■ Prompt ■
Return only the lines starting at the line that contains "change,first,where,second,where,amount" and ending with the final line of the listing; include both endpoints.

■ Data block ■
········

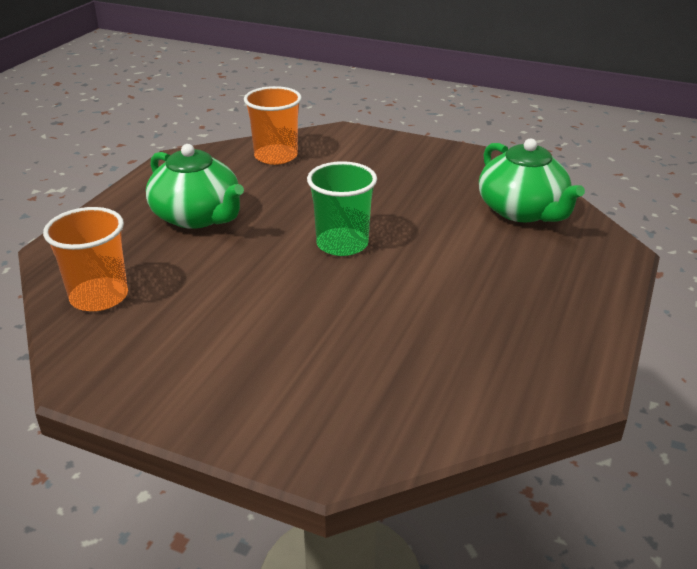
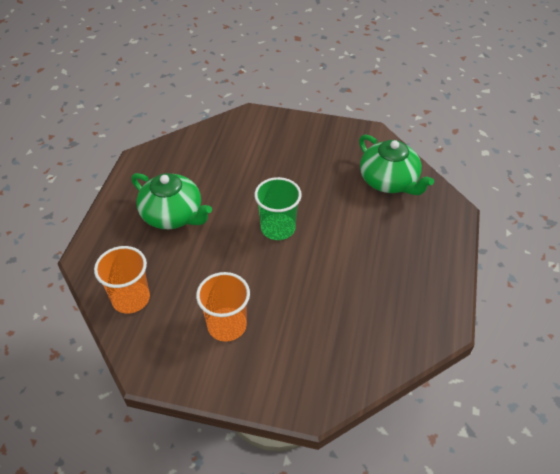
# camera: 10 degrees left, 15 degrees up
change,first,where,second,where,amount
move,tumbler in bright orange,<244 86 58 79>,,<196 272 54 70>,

········

■ Response box ■
change,first,where,second,where,amount
move,tumbler in bright orange,<244 86 58 79>,,<196 272 54 70>,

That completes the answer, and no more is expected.